* **What you need to do**:
The records below hold a stretch from the line with "R8: 2.2k (0V, CH) -> none" through the line with "C9: 680nF (GND, U1/PD4) -> none"; return exactly those lines, ends included, and nothing more.

* **Provided records**:
- Opening Delimiter -

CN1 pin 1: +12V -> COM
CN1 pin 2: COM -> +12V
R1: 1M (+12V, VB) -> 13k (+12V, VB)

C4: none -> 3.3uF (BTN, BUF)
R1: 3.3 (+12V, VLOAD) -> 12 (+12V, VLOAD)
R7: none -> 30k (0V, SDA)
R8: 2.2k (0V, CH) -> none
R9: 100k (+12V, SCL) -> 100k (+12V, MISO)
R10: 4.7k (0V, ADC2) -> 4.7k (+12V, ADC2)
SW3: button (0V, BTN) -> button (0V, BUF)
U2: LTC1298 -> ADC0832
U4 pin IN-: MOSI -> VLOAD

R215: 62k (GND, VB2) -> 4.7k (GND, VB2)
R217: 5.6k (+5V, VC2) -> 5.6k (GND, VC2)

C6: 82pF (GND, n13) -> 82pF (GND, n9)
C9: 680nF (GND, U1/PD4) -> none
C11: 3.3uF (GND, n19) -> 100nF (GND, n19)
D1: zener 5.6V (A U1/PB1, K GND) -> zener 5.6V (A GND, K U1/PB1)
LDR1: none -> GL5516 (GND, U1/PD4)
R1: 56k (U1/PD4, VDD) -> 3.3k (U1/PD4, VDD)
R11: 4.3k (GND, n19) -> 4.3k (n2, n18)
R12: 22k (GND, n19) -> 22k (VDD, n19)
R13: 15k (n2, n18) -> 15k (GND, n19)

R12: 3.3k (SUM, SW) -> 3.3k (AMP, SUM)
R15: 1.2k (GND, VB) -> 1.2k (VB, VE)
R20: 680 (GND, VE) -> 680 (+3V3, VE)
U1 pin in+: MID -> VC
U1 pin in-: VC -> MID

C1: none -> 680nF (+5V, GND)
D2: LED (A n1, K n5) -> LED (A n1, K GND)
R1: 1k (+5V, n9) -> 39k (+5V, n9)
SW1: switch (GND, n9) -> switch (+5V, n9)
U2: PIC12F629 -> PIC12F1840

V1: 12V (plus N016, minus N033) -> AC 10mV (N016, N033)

- Closing Delimiter -

* **Exercise solution**:
R8: 2.2k (0V, CH) -> none
R9: 100k (+12V, SCL) -> 100k (+12V, MISO)
R10: 4.7k (0V, ADC2) -> 4.7k (+12V, ADC2)
SW3: button (0V, BTN) -> button (0V, BUF)
U2: LTC1298 -> ADC0832
U4 pin IN-: MOSI -> VLOAD

R215: 62k (GND, VB2) -> 4.7k (GND, VB2)
R217: 5.6k (+5V, VC2) -> 5.6k (GND, VC2)

C6: 82pF (GND, n13) -> 82pF (GND, n9)
C9: 680nF (GND, U1/PD4) -> none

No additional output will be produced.